_WORK INSTRUCTION_
Below are records; copy every line in them that holds the word "none".

_DATA EXCERPTS_
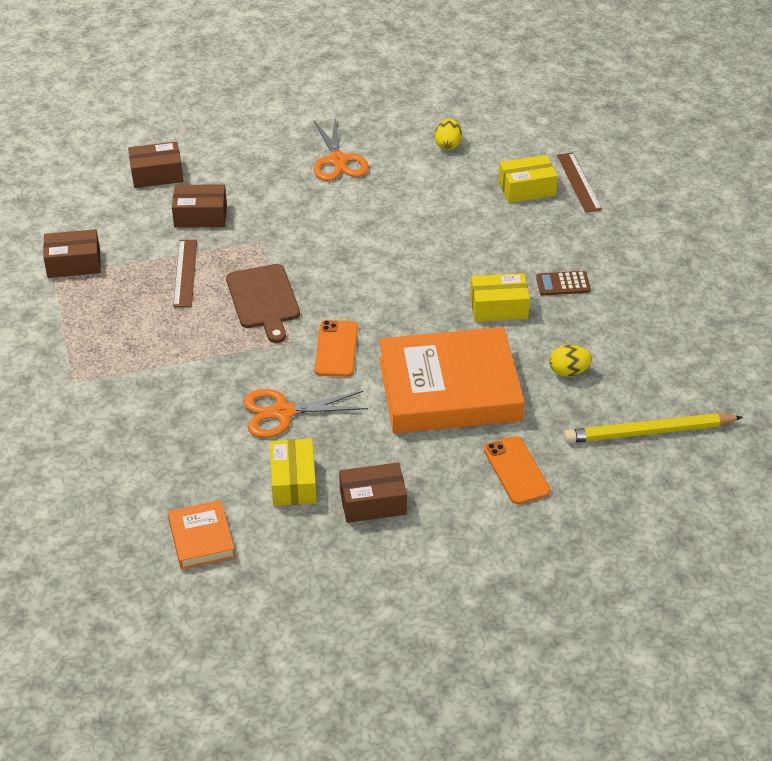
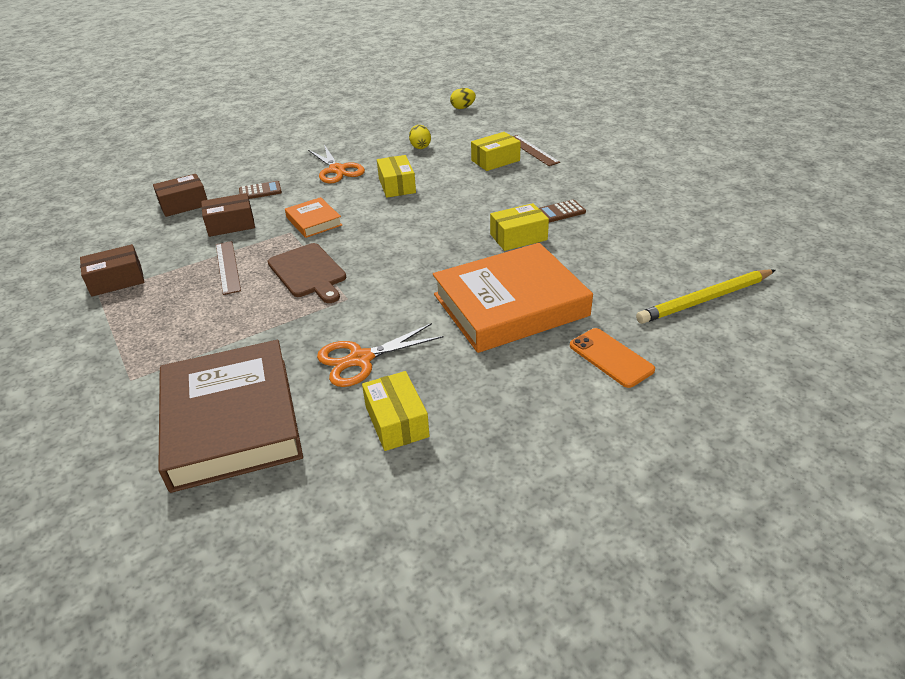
camera: 15 degrees left, 5 degrees down
(153, 445) = (232, 421): none -> brown book
(201, 538) = (315, 508): orange book -> orange book (314, 221)
(243, 174) = (260, 191): none -> brown calculator
(336, 349) = (391, 296): orange phone -> none
(373, 502) = (488, 421): brown box -> none
(397, 201) = (397, 185): none -> yellow box
(568, 371) = (605, 270): yellow egg -> yellow egg (463, 108)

_WRITTEN SOLUTION_
(153, 445) = (232, 421): none -> brown book
(243, 174) = (260, 191): none -> brown calculator
(336, 349) = (391, 296): orange phone -> none
(373, 502) = (488, 421): brown box -> none
(397, 201) = (397, 185): none -> yellow box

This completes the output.